▸ Instructions to follow: In the data below, restate exactly the lines from the one with "(688, 480) = (558, 213): pink battery -> none" to the final line, both included, but not the pictures.

▸ Task material:

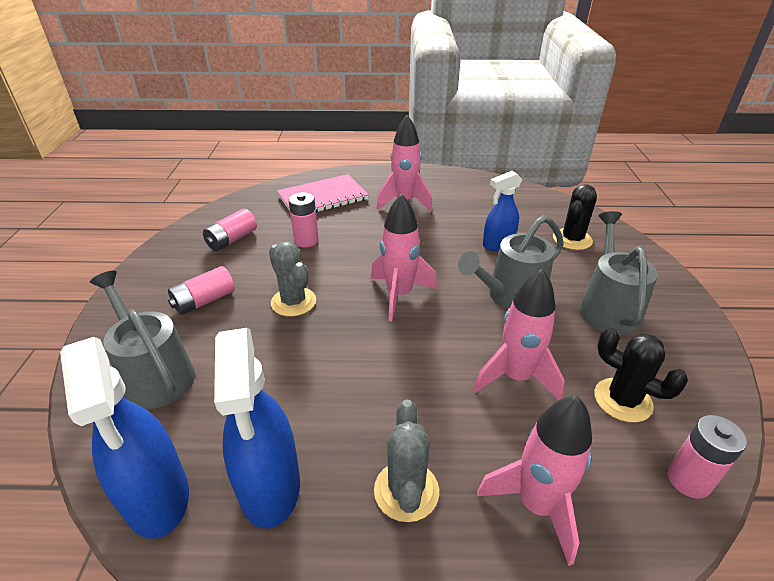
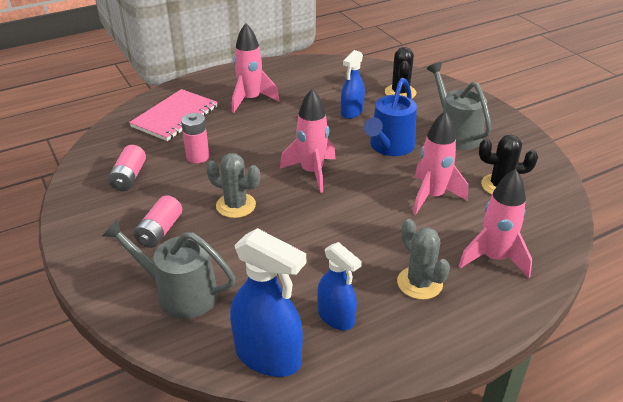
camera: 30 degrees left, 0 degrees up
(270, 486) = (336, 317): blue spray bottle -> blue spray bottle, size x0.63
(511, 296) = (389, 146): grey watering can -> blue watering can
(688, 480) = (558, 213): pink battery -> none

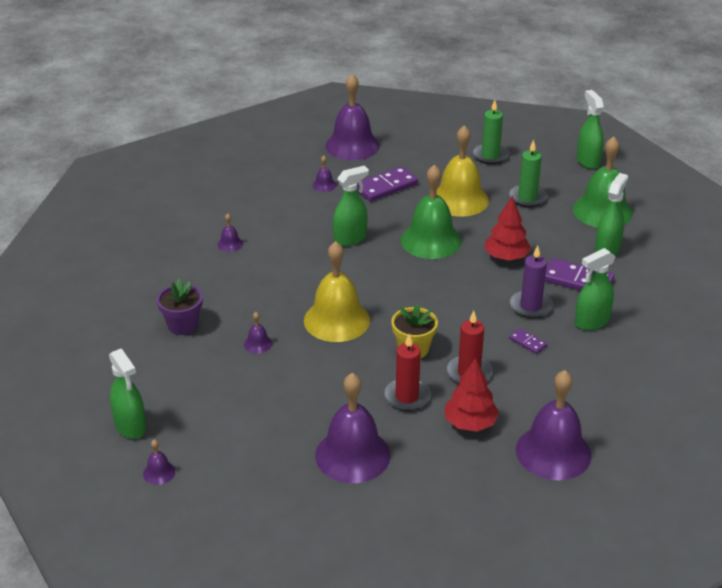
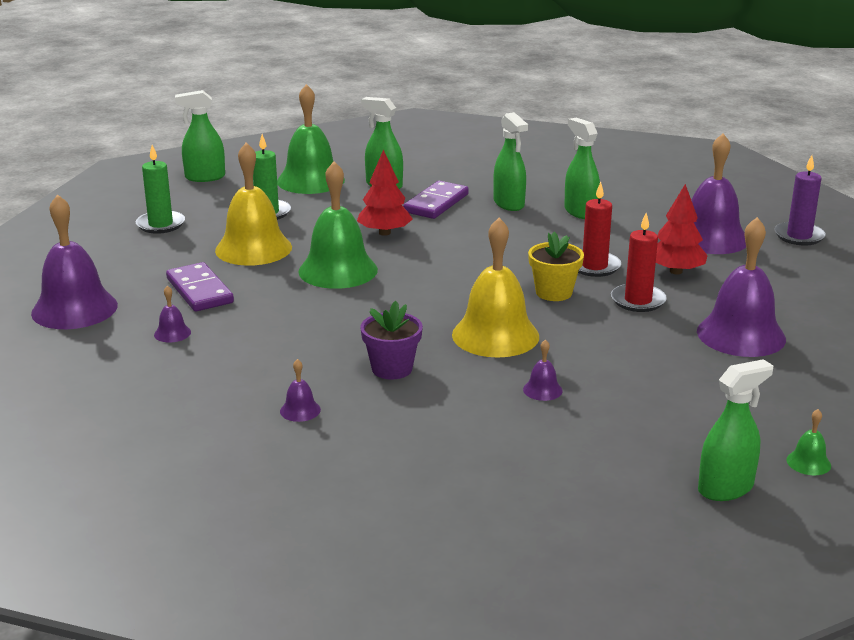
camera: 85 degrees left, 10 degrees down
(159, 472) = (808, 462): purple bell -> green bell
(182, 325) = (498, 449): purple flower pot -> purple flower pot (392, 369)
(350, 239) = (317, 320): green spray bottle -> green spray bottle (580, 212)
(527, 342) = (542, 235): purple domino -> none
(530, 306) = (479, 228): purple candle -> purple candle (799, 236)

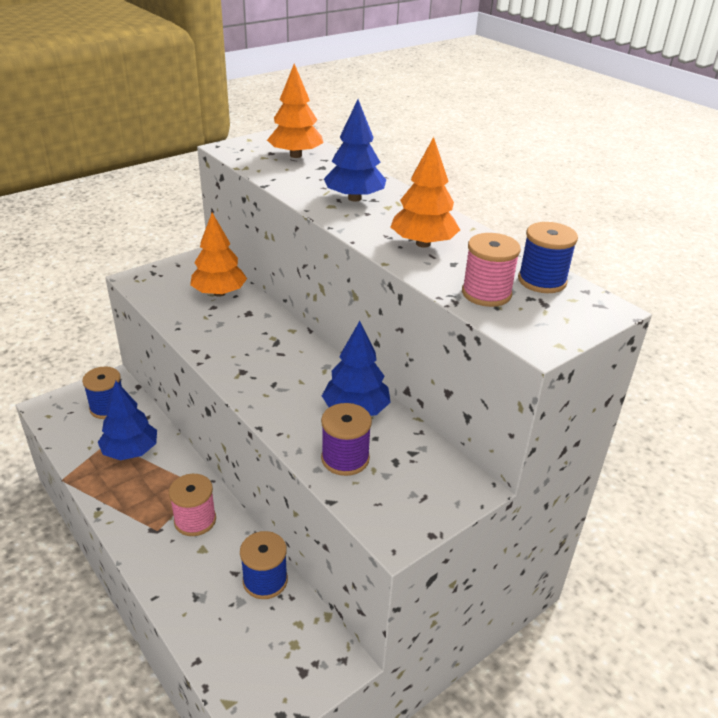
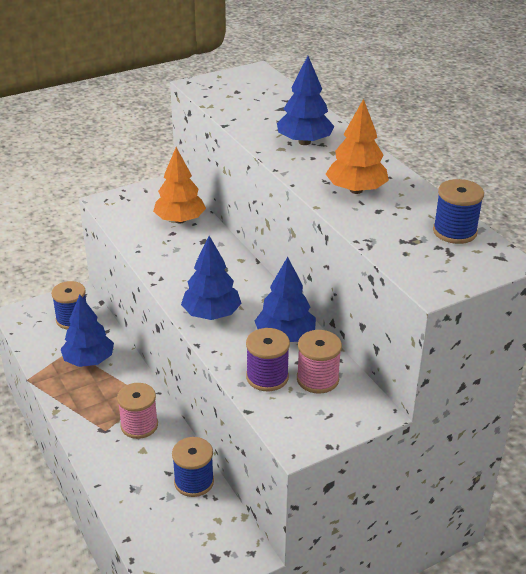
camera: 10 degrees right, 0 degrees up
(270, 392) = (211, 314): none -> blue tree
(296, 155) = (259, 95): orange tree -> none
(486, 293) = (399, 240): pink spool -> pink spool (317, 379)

▸ Result for this task:
(688, 480) = (558, 213): pink battery -> none

camera: 85 degrees left, 10 degrees down
(159, 472) = (808, 462): purple bell -> green bell
(182, 325) = (498, 449): purple flower pot -> purple flower pot (392, 369)
(350, 239) = (317, 320): green spray bottle -> green spray bottle (580, 212)
(527, 342) = (542, 235): purple domino -> none
(530, 306) = (479, 228): purple candle -> purple candle (799, 236)

camera: 10 degrees right, 0 degrees up
(270, 392) = (211, 314): none -> blue tree
(296, 155) = (259, 95): orange tree -> none
(486, 293) = (399, 240): pink spool -> pink spool (317, 379)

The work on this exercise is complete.